[start]

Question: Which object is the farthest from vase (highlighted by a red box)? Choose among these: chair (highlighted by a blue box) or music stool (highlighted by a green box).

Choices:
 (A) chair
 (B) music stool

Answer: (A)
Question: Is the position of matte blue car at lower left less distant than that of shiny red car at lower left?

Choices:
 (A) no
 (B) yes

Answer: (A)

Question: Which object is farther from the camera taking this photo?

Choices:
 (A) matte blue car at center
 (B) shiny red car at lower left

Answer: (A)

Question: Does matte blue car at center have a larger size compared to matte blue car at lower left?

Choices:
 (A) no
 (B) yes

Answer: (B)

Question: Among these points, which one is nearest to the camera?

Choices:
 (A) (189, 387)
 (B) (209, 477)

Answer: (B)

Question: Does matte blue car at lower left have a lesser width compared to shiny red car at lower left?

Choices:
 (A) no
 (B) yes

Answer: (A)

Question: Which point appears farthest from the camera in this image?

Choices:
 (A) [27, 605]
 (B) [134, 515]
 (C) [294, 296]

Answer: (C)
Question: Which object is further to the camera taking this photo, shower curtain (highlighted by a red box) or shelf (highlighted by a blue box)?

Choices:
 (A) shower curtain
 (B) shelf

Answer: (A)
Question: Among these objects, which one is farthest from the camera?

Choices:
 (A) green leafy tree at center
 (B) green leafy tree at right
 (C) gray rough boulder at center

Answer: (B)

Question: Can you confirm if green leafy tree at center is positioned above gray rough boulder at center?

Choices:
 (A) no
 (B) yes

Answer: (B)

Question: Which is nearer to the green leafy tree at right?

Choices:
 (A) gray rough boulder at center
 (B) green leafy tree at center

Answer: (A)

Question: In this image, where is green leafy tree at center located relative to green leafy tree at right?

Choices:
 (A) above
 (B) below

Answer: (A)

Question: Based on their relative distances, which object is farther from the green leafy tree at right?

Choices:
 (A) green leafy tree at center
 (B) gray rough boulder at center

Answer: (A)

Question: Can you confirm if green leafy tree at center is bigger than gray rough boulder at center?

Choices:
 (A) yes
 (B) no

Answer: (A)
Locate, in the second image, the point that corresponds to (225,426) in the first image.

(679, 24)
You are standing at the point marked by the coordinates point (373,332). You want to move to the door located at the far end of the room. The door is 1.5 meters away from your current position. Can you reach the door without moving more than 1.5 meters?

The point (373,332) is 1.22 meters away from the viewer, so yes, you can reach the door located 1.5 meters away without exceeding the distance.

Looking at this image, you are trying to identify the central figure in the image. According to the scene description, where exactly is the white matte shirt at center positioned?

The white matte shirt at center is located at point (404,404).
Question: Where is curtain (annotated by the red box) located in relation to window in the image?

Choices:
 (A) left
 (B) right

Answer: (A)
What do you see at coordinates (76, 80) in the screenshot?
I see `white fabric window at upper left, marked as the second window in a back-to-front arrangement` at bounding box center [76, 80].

[end]

• **Required task**: Count how many lines in the rows above contain the word "shirt", and reply with only that number.

• **Final answer**: 2